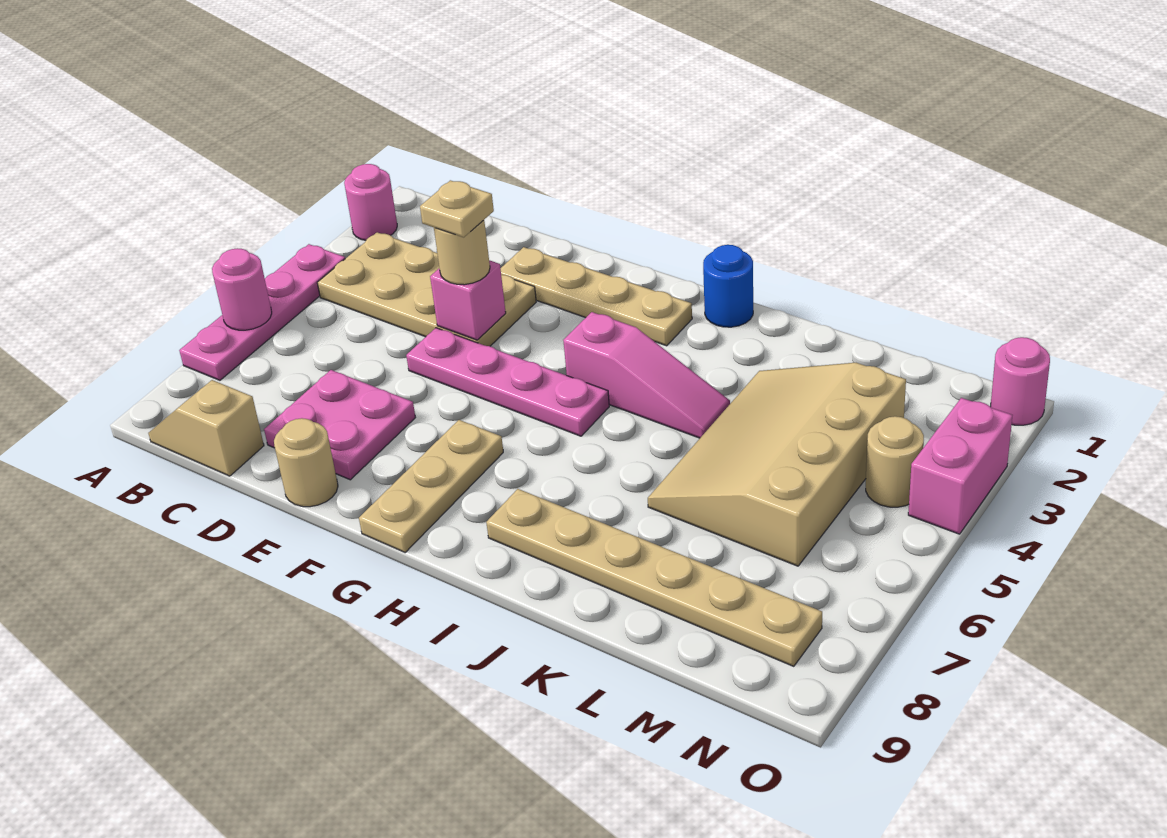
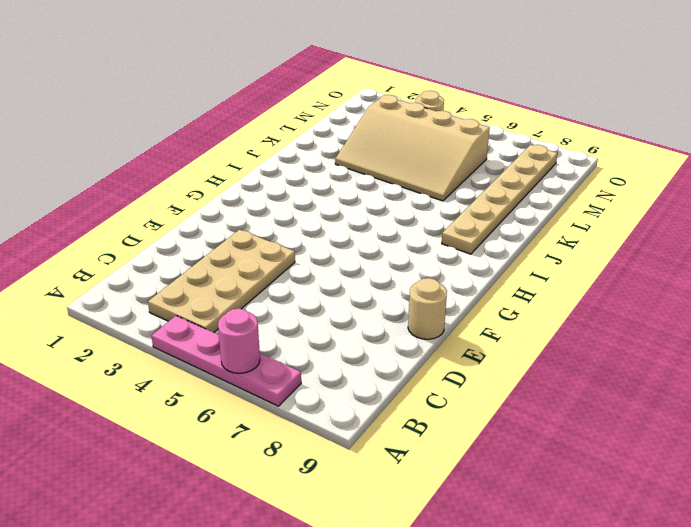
none -> pink round brick A2 level 1
none -> tan slope B9:C9 level 1 top C
none -> pink plate D7:E8 level 1

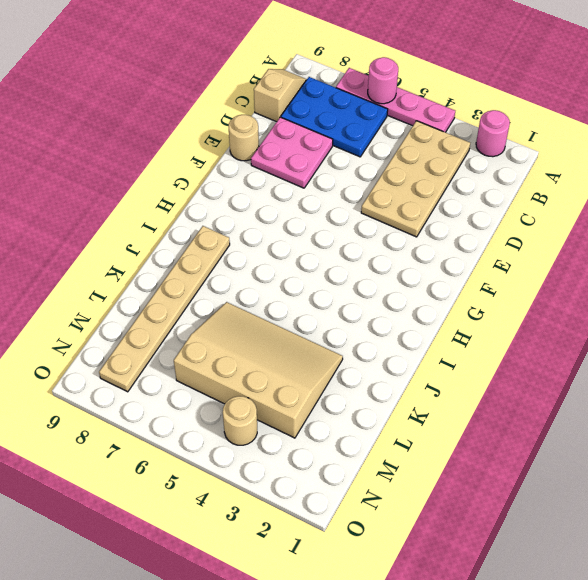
blue plate B6:C8 level 1 -> none
none -> tan plate E2:H2 level 1
none -> pink plate E5:H5 level 1
none -> tan plate G7:G9 level 1

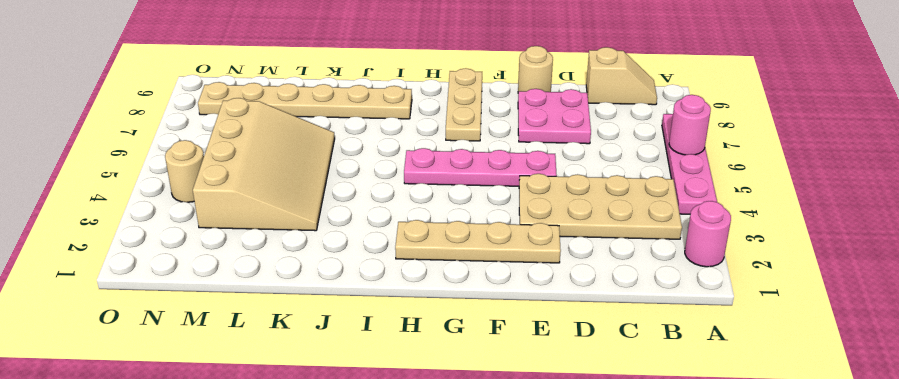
none -> pink slope H4:J4 level 1 top H
none -> blue round brick I1 level 1
none -> pink round brick O1 level 1

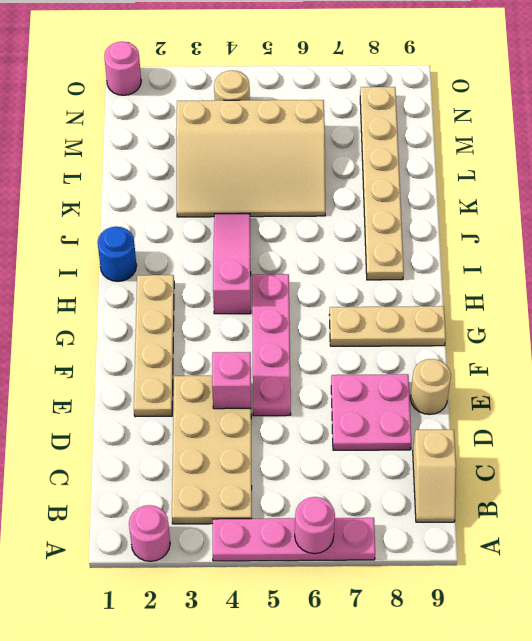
none -> pink brick O3:O4 level 1
none -> tan round brick E4 level 3
none -> tan plate E4 level 4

Task to carry out
In the records, locate each line holding the string "slope" and copy it.

Output of the task
none -> tan slope B9:C9 level 1 top C
none -> pink slope H4:J4 level 1 top H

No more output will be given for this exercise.